REQUIREMENT:
Give back the lines below verbatim, omitting all pictures.

LISTED ENTRIES:
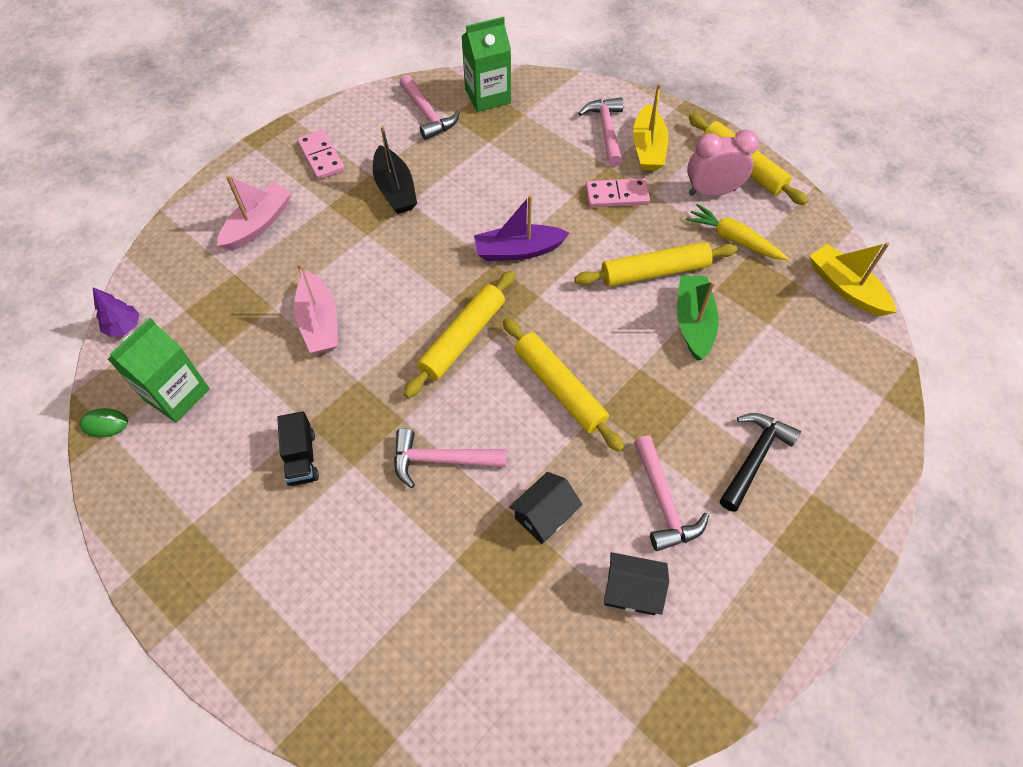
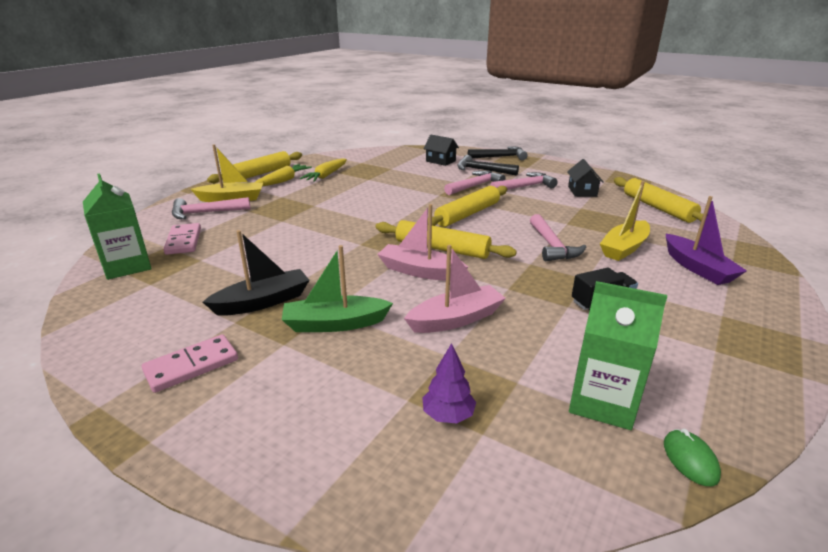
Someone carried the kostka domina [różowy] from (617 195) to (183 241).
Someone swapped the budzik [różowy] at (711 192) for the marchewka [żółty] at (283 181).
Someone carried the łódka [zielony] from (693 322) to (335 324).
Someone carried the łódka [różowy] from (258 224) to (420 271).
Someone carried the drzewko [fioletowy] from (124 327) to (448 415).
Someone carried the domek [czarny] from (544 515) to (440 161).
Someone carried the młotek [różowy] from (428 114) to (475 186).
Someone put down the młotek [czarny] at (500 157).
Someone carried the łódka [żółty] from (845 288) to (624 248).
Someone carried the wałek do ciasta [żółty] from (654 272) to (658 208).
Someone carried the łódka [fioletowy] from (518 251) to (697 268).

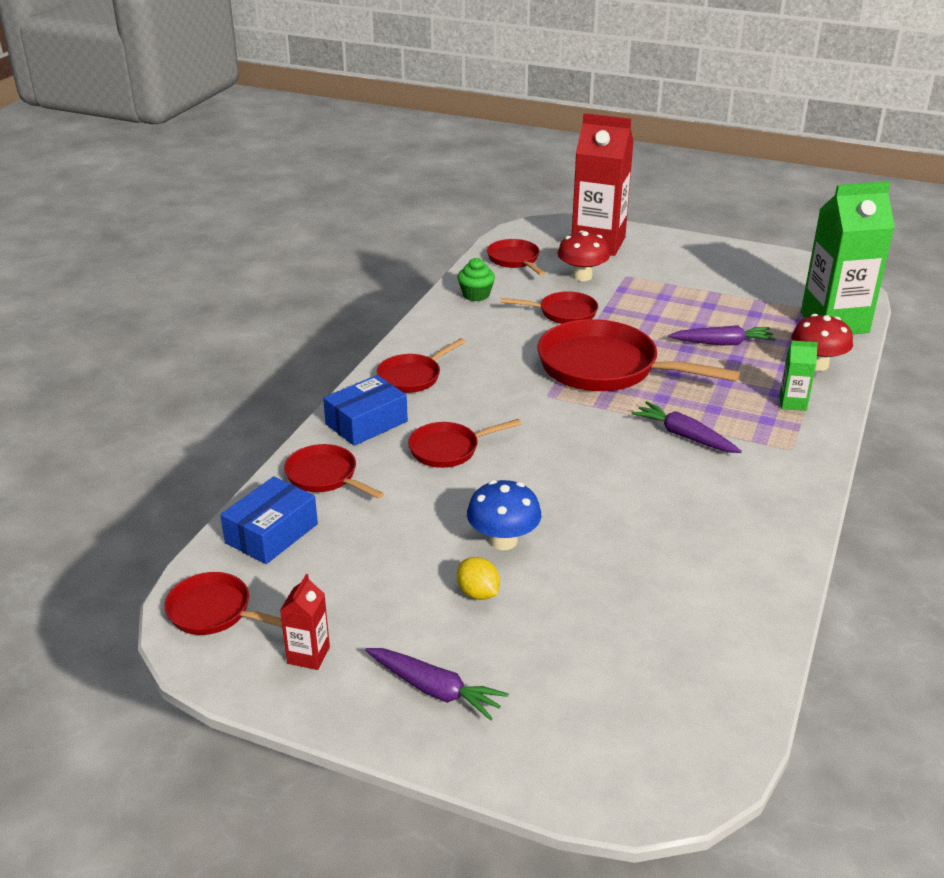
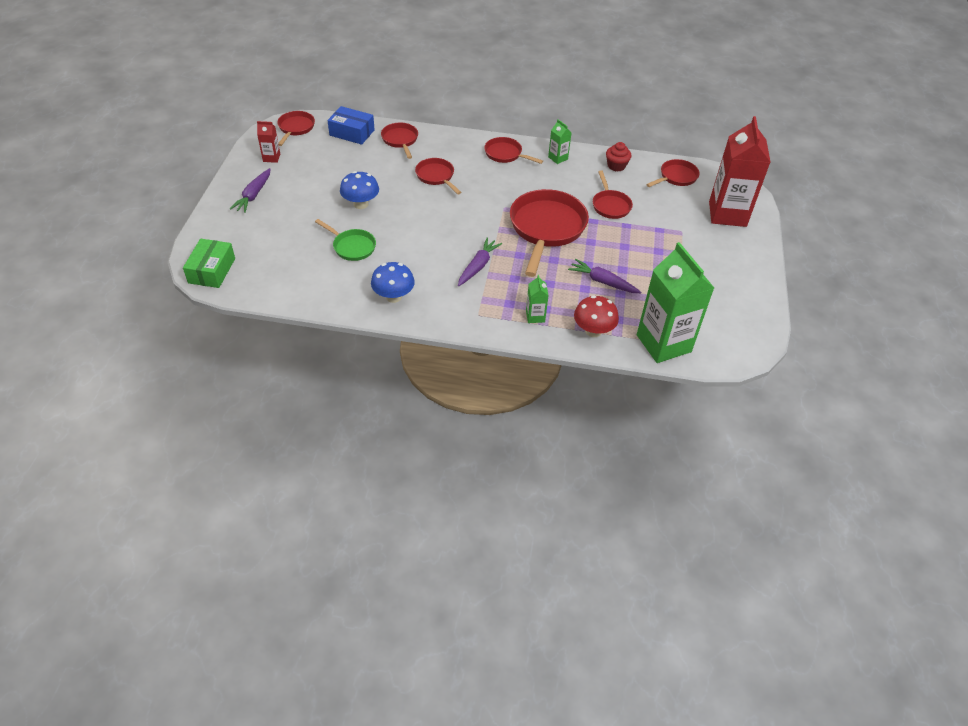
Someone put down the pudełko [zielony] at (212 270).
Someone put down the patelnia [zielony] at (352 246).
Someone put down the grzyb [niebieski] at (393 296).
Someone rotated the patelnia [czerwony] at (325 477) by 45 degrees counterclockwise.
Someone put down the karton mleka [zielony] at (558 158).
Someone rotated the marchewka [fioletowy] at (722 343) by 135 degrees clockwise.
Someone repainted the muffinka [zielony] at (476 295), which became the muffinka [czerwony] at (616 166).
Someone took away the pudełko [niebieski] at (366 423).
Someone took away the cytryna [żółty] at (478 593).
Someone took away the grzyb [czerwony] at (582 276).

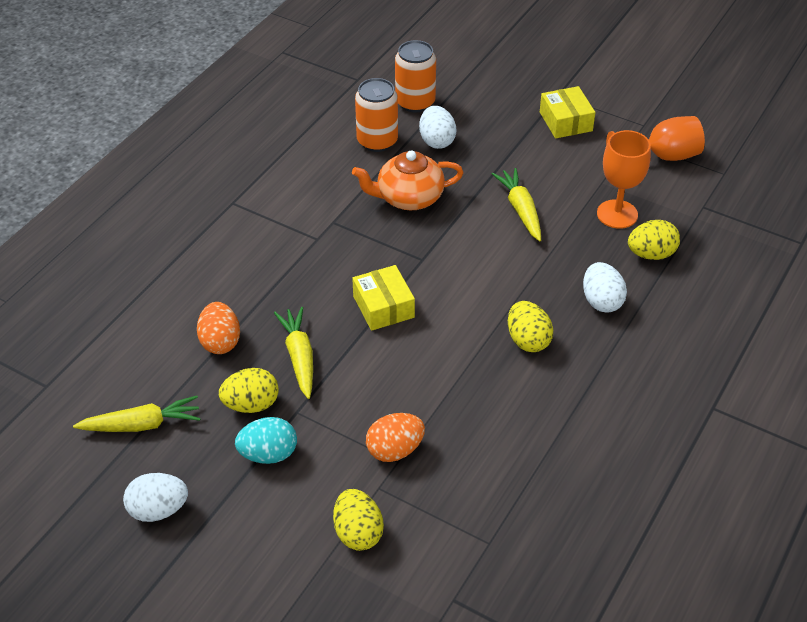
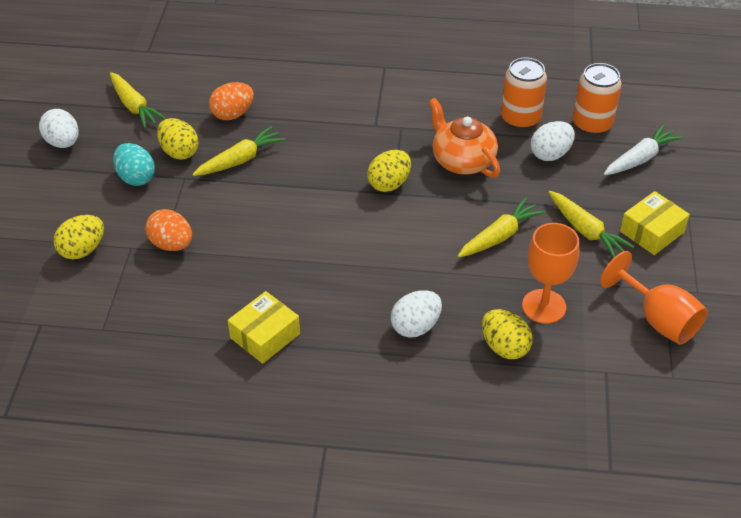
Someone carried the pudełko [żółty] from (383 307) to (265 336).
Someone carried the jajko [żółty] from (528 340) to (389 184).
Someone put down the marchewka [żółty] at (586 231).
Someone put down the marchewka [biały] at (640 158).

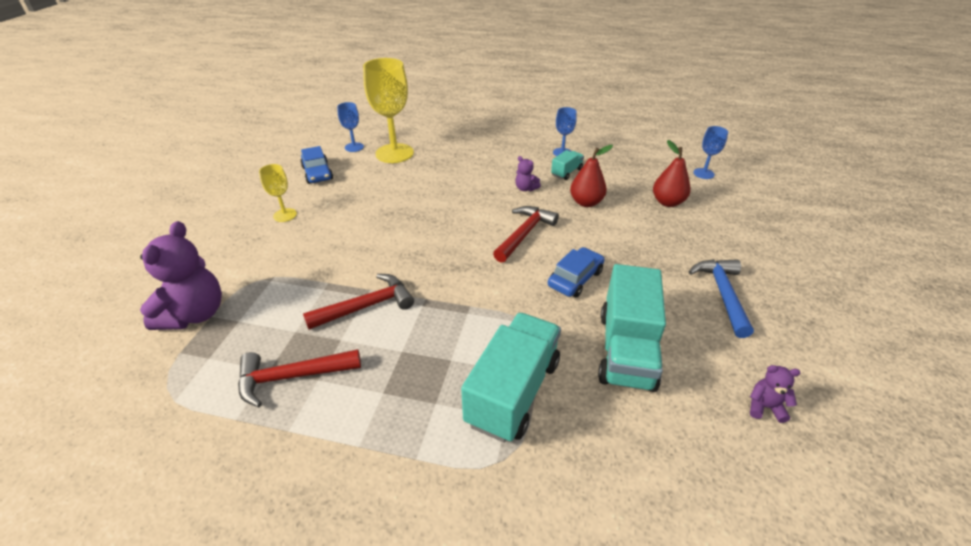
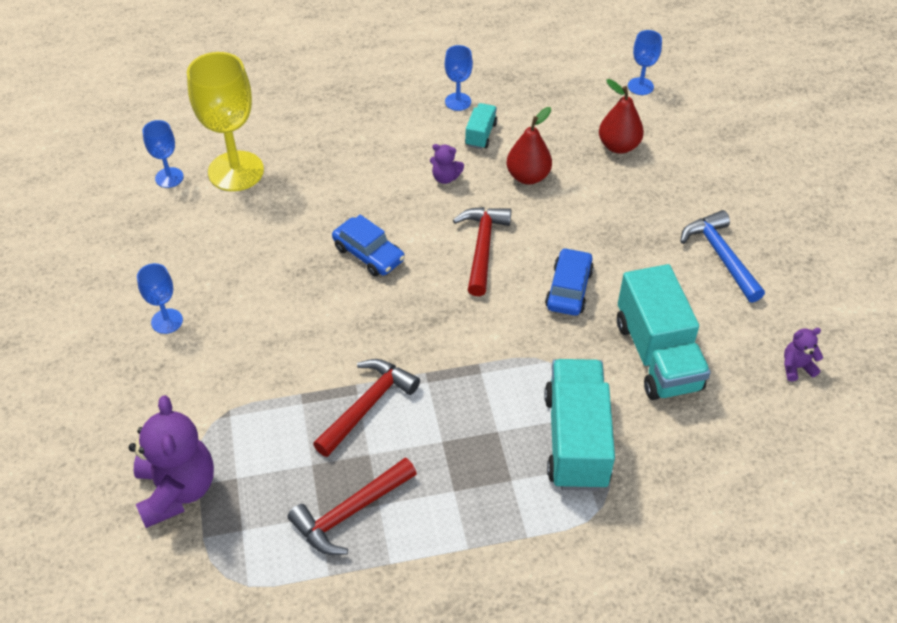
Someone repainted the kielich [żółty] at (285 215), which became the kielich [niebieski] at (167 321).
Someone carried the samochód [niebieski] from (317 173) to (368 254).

SOLUTION TO THIS PROBLEM:
Someone carried the kostka domina [różowy] from (617 195) to (183 241).
Someone swapped the budzik [różowy] at (711 192) for the marchewka [żółty] at (283 181).
Someone carried the łódka [zielony] from (693 322) to (335 324).
Someone carried the łódka [różowy] from (258 224) to (420 271).
Someone carried the drzewko [fioletowy] from (124 327) to (448 415).
Someone carried the domek [czarny] from (544 515) to (440 161).
Someone carried the młotek [różowy] from (428 114) to (475 186).
Someone put down the młotek [czarny] at (500 157).
Someone carried the łódka [żółty] from (845 288) to (624 248).
Someone carried the wałek do ciasta [żółty] from (654 272) to (658 208).
Someone carried the łódka [fioletowy] from (518 251) to (697 268).

Someone put down the pudełko [zielony] at (212 270).
Someone put down the patelnia [zielony] at (352 246).
Someone put down the grzyb [niebieski] at (393 296).
Someone rotated the patelnia [czerwony] at (325 477) by 45 degrees counterclockwise.
Someone put down the karton mleka [zielony] at (558 158).
Someone rotated the marchewka [fioletowy] at (722 343) by 135 degrees clockwise.
Someone repainted the muffinka [zielony] at (476 295), which became the muffinka [czerwony] at (616 166).
Someone took away the pudełko [niebieski] at (366 423).
Someone took away the cytryna [żółty] at (478 593).
Someone took away the grzyb [czerwony] at (582 276).

Someone carried the pudełko [żółty] from (383 307) to (265 336).
Someone carried the jajko [żółty] from (528 340) to (389 184).
Someone put down the marchewka [żółty] at (586 231).
Someone put down the marchewka [biały] at (640 158).

Someone repainted the kielich [żółty] at (285 215), which became the kielich [niebieski] at (167 321).
Someone carried the samochód [niebieski] from (317 173) to (368 254).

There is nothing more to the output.